- TASK TO CARRY OUT
Show, from the entries below, every line in which "bottle" appears.

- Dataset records

=== Begin Enclosure ===

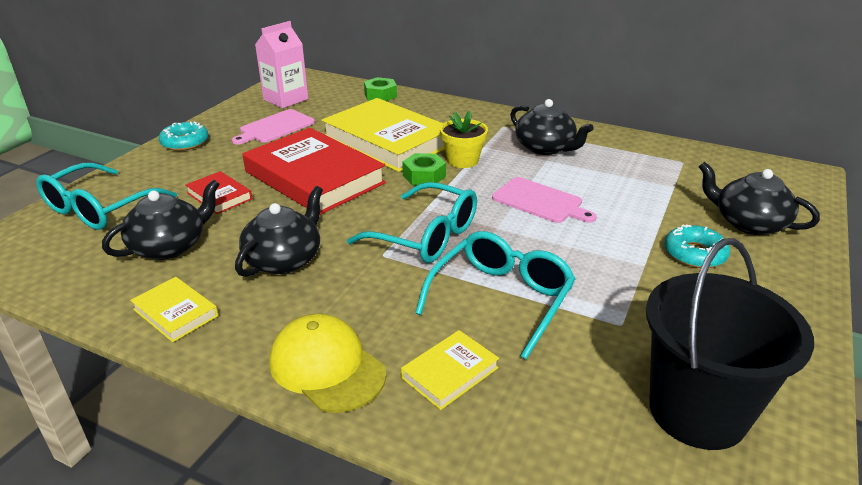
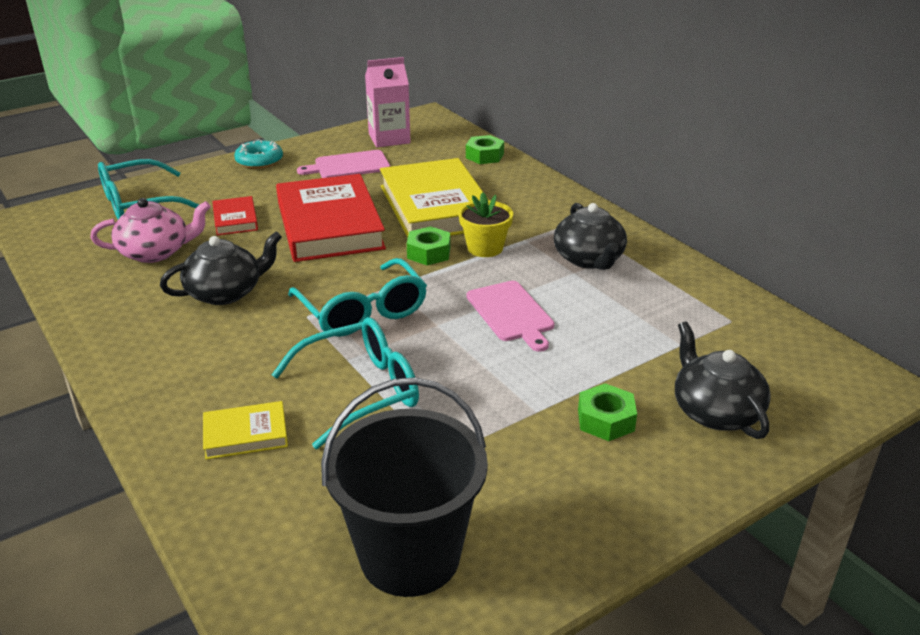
camera: 30 degrees right, 0 degrees up
black teapot [102,179,220,260] -> pink teapot [90,198,211,263]
yellow book [130,277,218,342] -> none
yellow cap [270,314,386,413] -> none
turquoise donut [665,225,730,268] -> green nut [578,383,637,441]

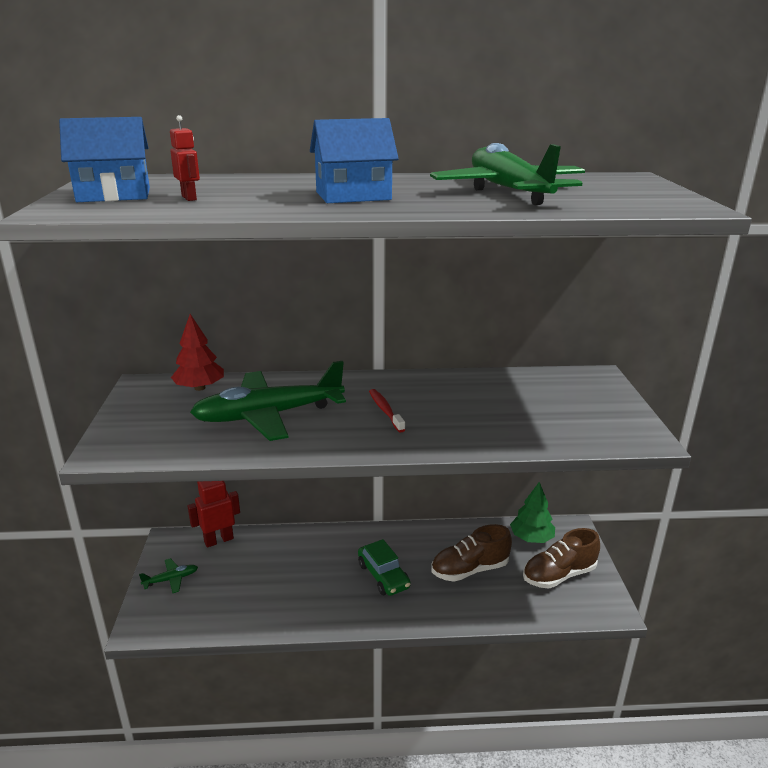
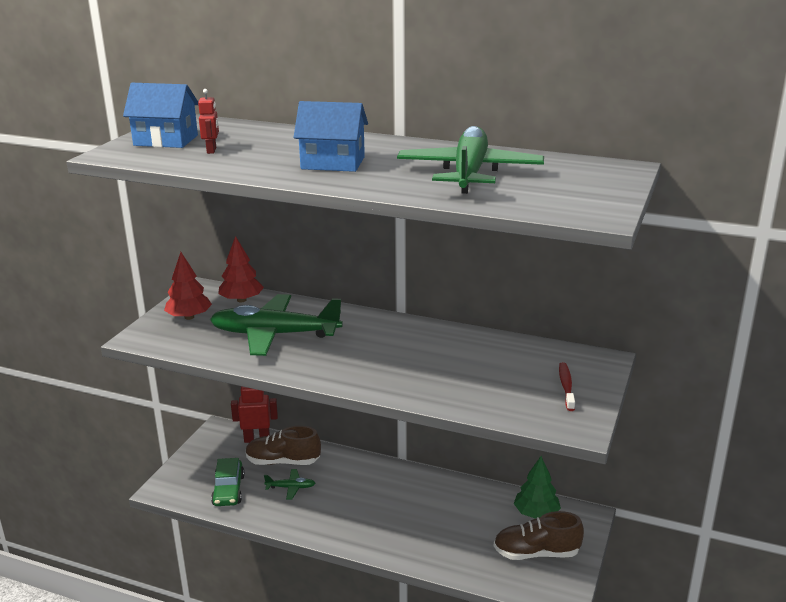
camera: 25 degrees right, 0 degrees up
green plane [139,558,198,593] -> green plane moved to [264,469,315,499]
green car [358,539,411,596] -> green car moved to [211,458,245,506]
red toothbrush [369,389,405,433] -> red toothbrush moved to [559,362,575,411]
brown shoe [431,524,512,582] -> brown shoe moved to [245,426,321,465]
none -> red tree [164,252,212,320]

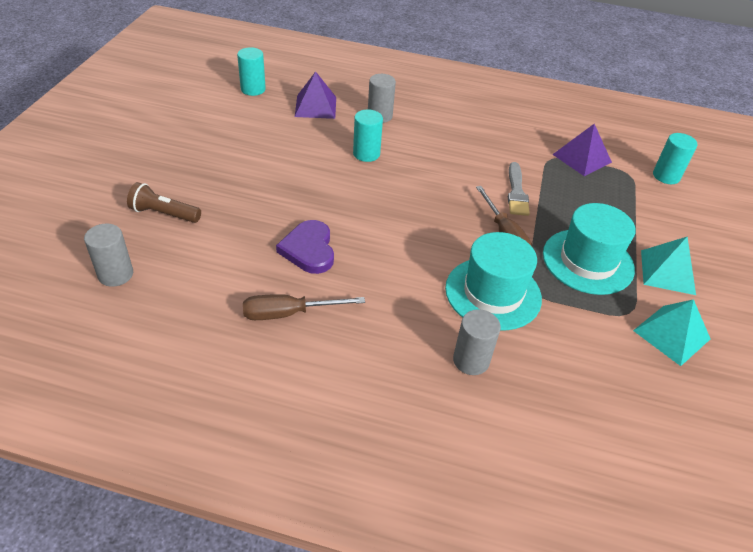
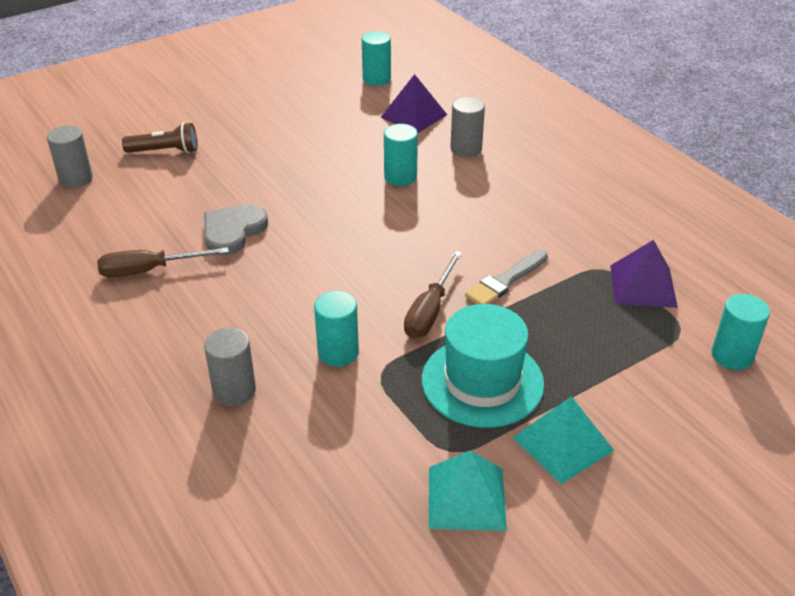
camera: 45 degrees right, 5 degrees down
brown flashlight [127,182,201,223] -> brown flashlight turned 120 degrees clockwise [122,123,197,153]
brown screwdriver [243,294,365,320] -> brown screwdriver turned 45 degrees counterclockwise [97,247,229,278]
purple heart [276,220,334,274] -> grey heart [204,204,268,255]
turquoise hat [445,232,542,331] -> turquoise cylinder [314,291,359,367]

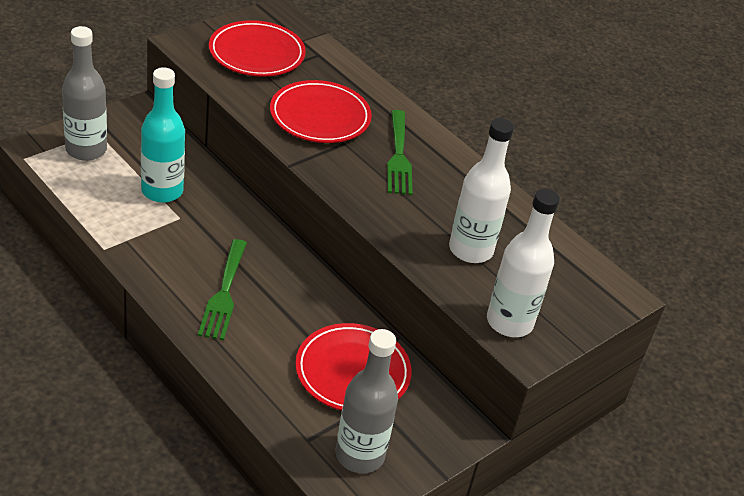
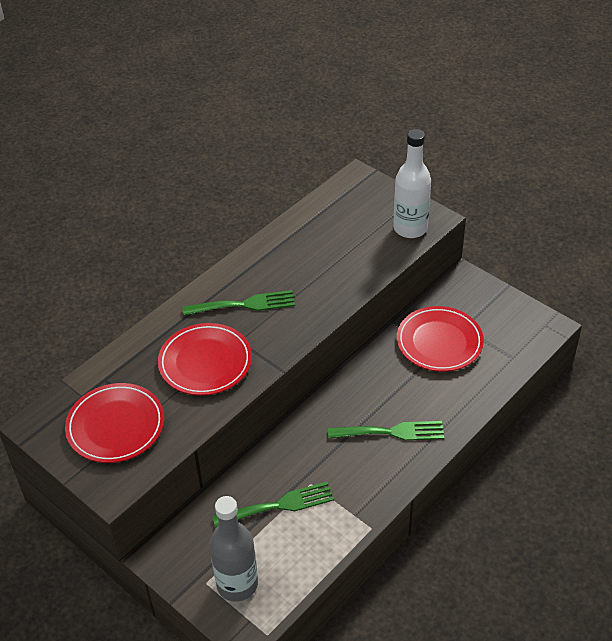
camera: 90 degrees left, 5 degrees up
turquoise bottle [141,67,185,203] -> green fork [212,482,334,528]
grey bottle [336,329,398,473] -> none
white bottle [449,118,514,263] -> none

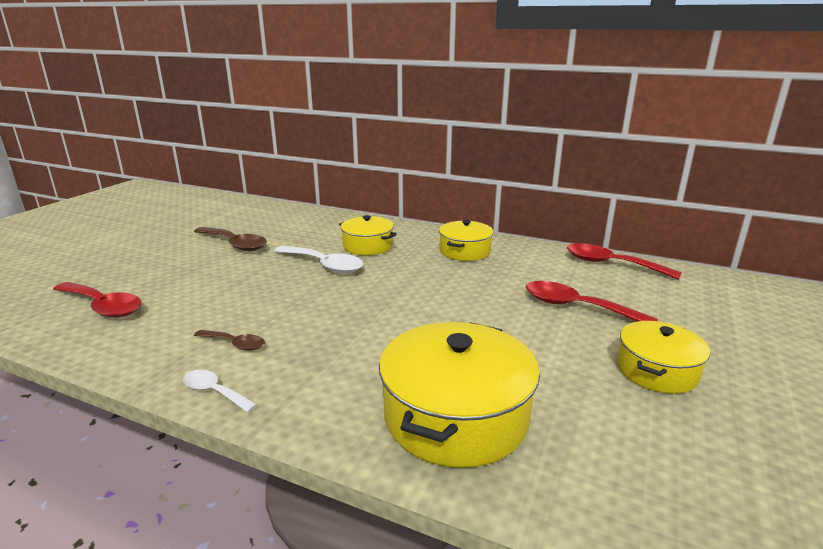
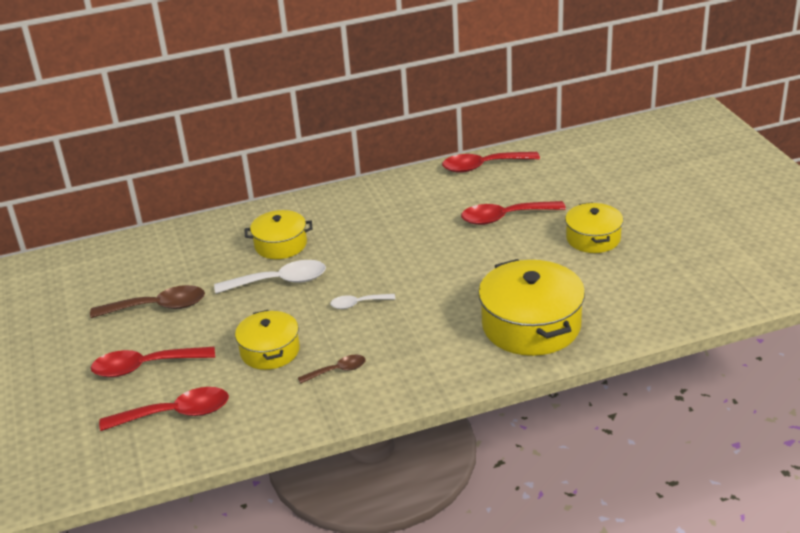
camera: 40 degrees left, 10 degrees up
white spoon [183,370,257,412] -> white spoon moved to [330,294,396,309]
yellow pot [439,220,494,261] -> yellow pot moved to [235,310,300,370]
none -> red spoon [91,347,215,377]

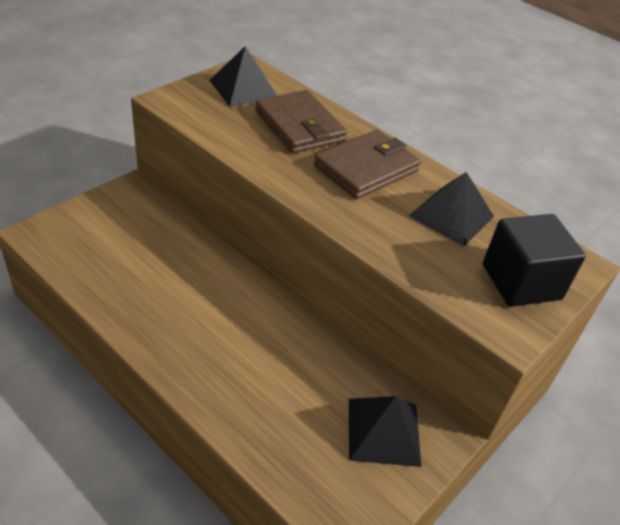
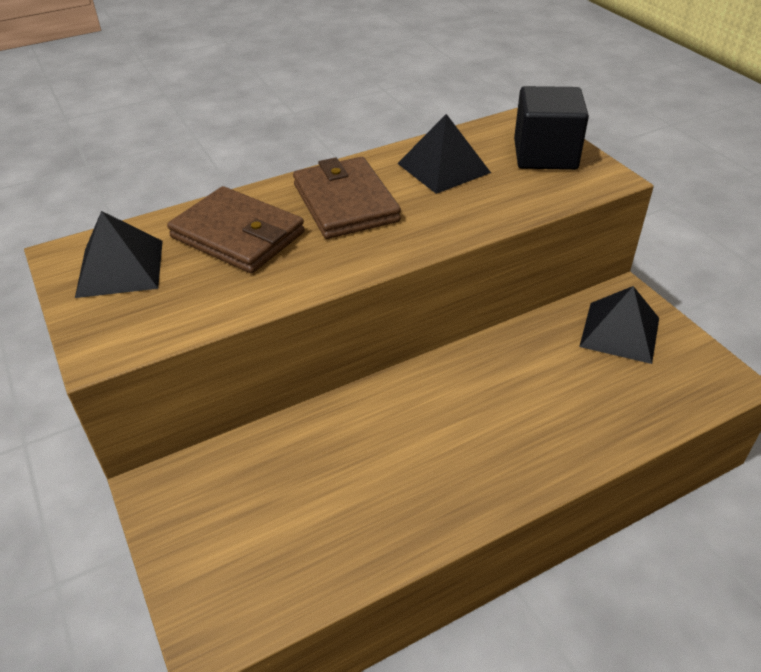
camera: 65 degrees left, 0 degrees up
brown wallet [255,90,347,153] -> brown wallet turned 45 degrees clockwise [167,186,305,273]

=== End Enclosure ===

- RESULT
turquoise bottle [141,67,185,203] -> green fork [212,482,334,528]
grey bottle [336,329,398,473] -> none
white bottle [449,118,514,263] -> none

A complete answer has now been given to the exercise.